<<<<
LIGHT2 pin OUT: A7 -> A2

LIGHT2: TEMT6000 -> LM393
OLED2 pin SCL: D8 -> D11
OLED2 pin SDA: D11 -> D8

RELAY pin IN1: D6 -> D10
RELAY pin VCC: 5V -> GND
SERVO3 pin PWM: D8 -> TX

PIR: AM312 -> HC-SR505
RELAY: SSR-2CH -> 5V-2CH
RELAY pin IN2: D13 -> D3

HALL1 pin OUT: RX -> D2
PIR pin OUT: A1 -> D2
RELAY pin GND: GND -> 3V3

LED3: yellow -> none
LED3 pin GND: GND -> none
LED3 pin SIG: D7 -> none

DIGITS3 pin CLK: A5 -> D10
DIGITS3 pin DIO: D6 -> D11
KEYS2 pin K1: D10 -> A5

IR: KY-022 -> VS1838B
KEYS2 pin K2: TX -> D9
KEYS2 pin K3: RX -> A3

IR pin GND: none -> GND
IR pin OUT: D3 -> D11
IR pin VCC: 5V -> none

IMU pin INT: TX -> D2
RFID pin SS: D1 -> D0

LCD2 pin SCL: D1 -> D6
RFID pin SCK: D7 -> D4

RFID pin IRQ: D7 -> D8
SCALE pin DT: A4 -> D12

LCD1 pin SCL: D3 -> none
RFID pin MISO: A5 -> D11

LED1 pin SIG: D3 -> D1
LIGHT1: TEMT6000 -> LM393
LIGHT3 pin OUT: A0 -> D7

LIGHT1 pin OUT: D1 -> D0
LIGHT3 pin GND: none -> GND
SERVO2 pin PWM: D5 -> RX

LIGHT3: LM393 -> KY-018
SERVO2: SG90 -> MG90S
>>>>
• **What you have to do**
Exactly the lines from the one containing "RFID pin SS: D1 -> D0" through the final line of the records above are needed, copied word for word.

• **Your solution**
RFID pin SS: D1 -> D0

LCD2 pin SCL: D1 -> D6
RFID pin SCK: D7 -> D4

RFID pin IRQ: D7 -> D8
SCALE pin DT: A4 -> D12

LCD1 pin SCL: D3 -> none
RFID pin MISO: A5 -> D11

LED1 pin SIG: D3 -> D1
LIGHT1: TEMT6000 -> LM393
LIGHT3 pin OUT: A0 -> D7

LIGHT1 pin OUT: D1 -> D0
LIGHT3 pin GND: none -> GND
SERVO2 pin PWM: D5 -> RX

LIGHT3: LM393 -> KY-018
SERVO2: SG90 -> MG90S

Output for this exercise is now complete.